── Source data

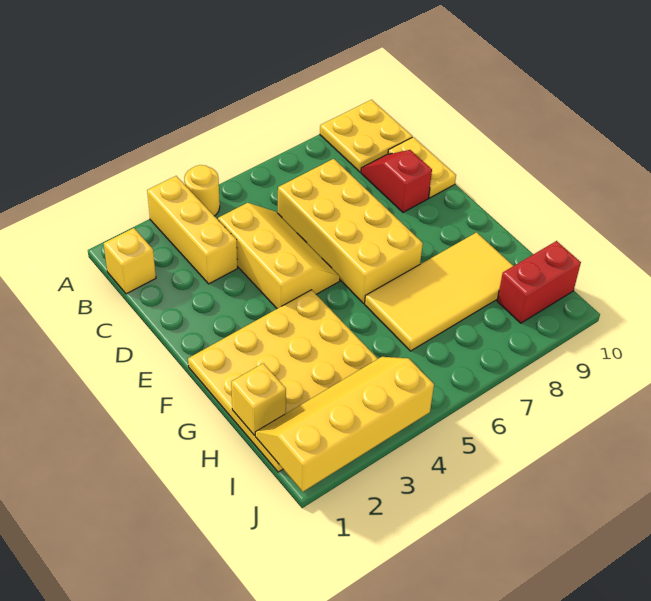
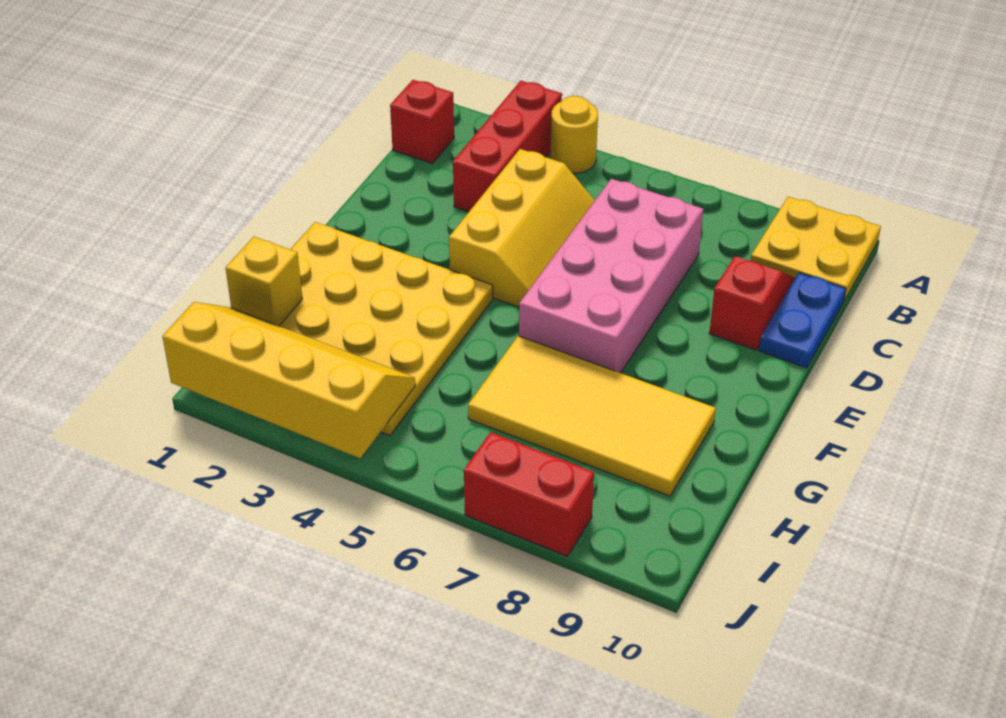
yellow brick A3:C3 level 1 -> red brick A3:C3 level 1
yellow brick B1 level 1 -> red brick B1 level 1
yellow brick C6:F7 level 1 -> pink brick C6:F7 level 1
yellow plate C10:D10 level 1 -> blue plate C10:D10 level 1
red brick I9:I10 level 1 -> red brick J7:J8 level 1

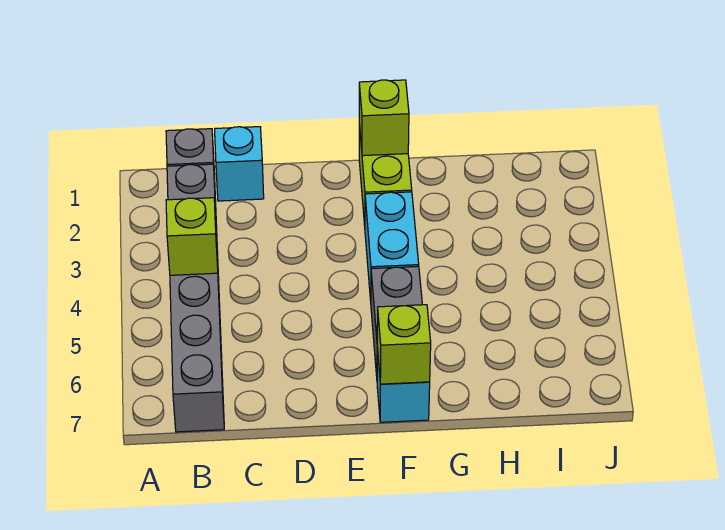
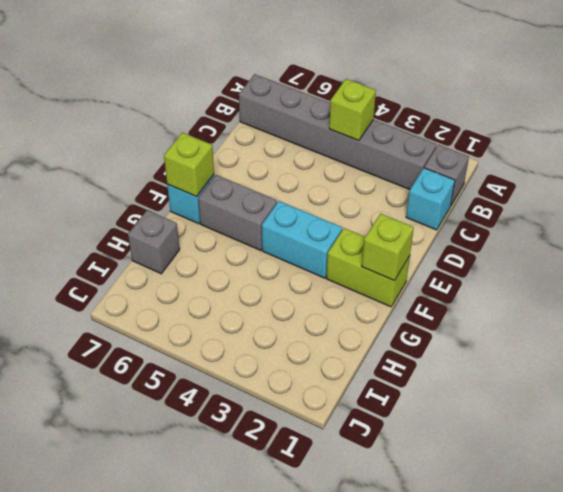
none -> grey brick H7 level 1

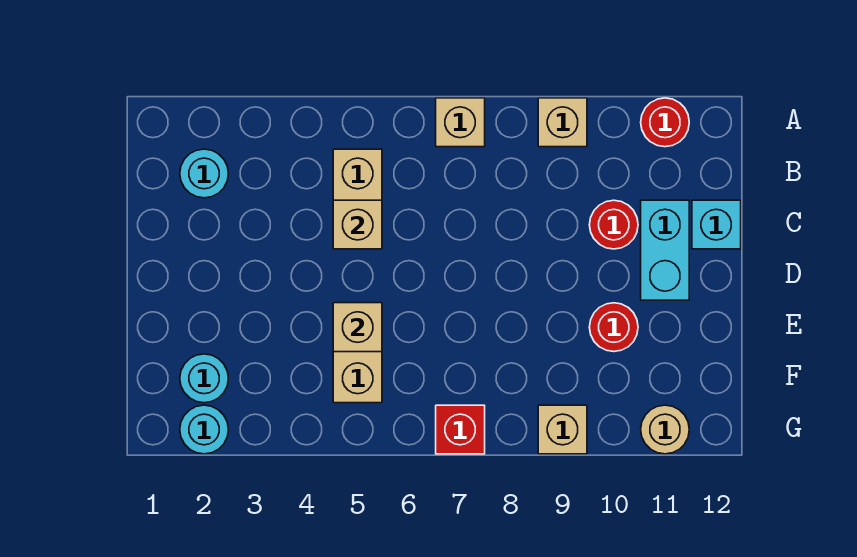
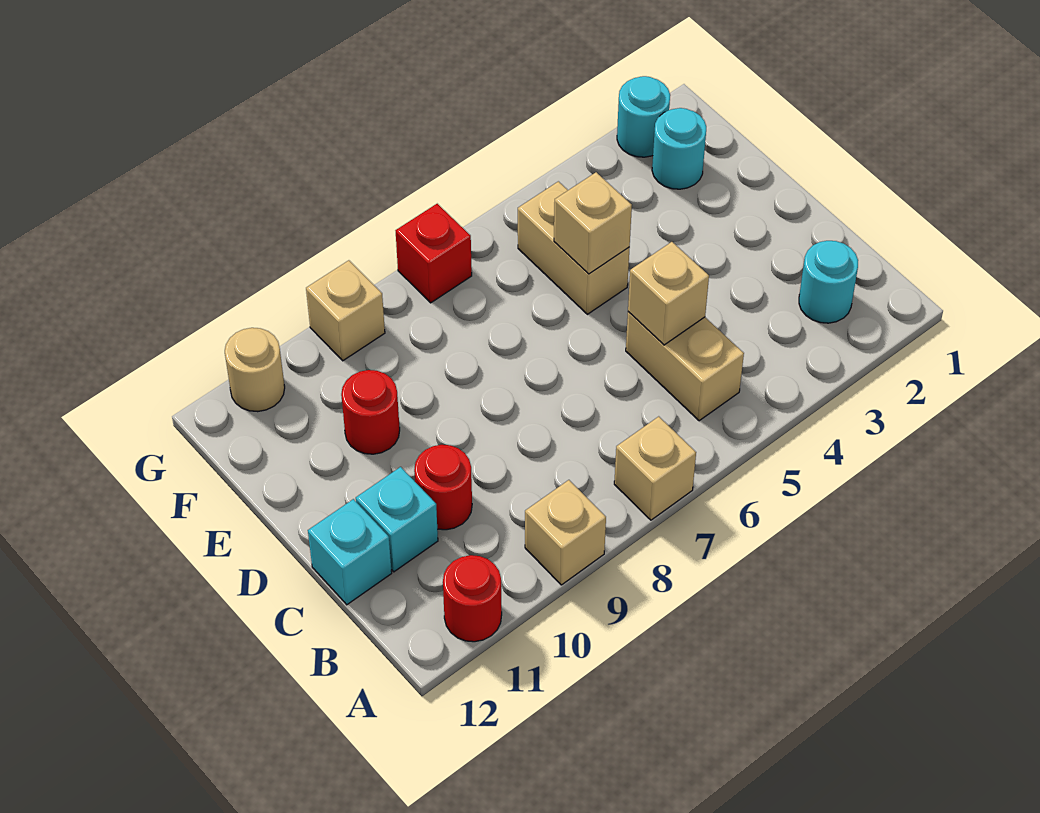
cyan brick C11:D11 level 1 -> cyan brick C11 level 1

────

In the records above, some lines may contain the word "brick"; copy every one of them.

▸ Response:
yellow brick A3:C3 level 1 -> red brick A3:C3 level 1
yellow brick B1 level 1 -> red brick B1 level 1
yellow brick C6:F7 level 1 -> pink brick C6:F7 level 1
red brick I9:I10 level 1 -> red brick J7:J8 level 1
none -> grey brick H7 level 1
cyan brick C11:D11 level 1 -> cyan brick C11 level 1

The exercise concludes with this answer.